== Task statement ==
This exercise asks for a copy of each line in the records below with the word "plate" in it.

== Listed records ==
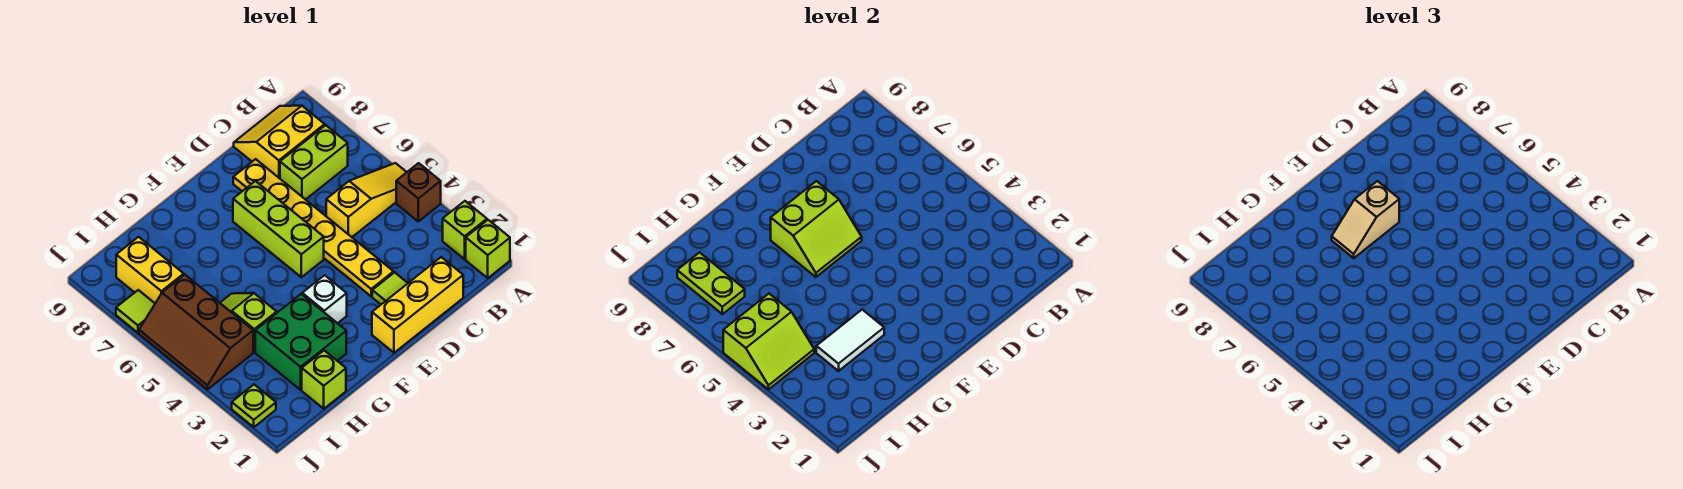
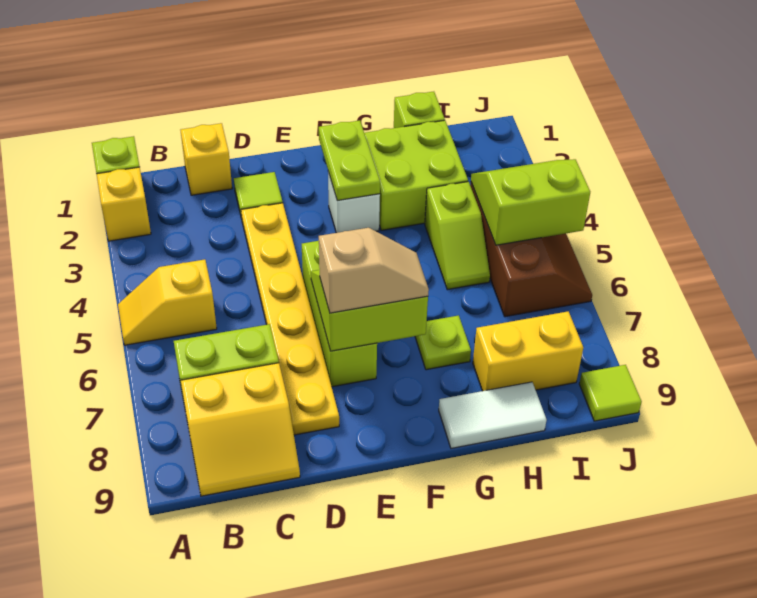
lime brick A2 level 1 -> yellow brick A2 level 1
brown brick A4 level 1 -> none
yellow slope A5:C5 level 1 top C -> yellow slope A5:B5 level 1 top B
yellow brick C1:E1 level 1 -> yellow brick C1 level 1
green brick G2:H3 level 1 -> lime brick G2:H3 level 1
white tile G3:H3 level 2 -> white tile G9:H9 level 1
yellow brick I7:I8 level 1 -> yellow brick H8:I8 level 1
lime plate I7:I8 level 2 -> lime plate F2:F3 level 2
lime plate J2 level 1 -> lime plate G7 level 1
lime tile J7 level 1 -> lime tile J9 level 1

== Output below ==
lime plate I7:I8 level 2 -> lime plate F2:F3 level 2
lime plate J2 level 1 -> lime plate G7 level 1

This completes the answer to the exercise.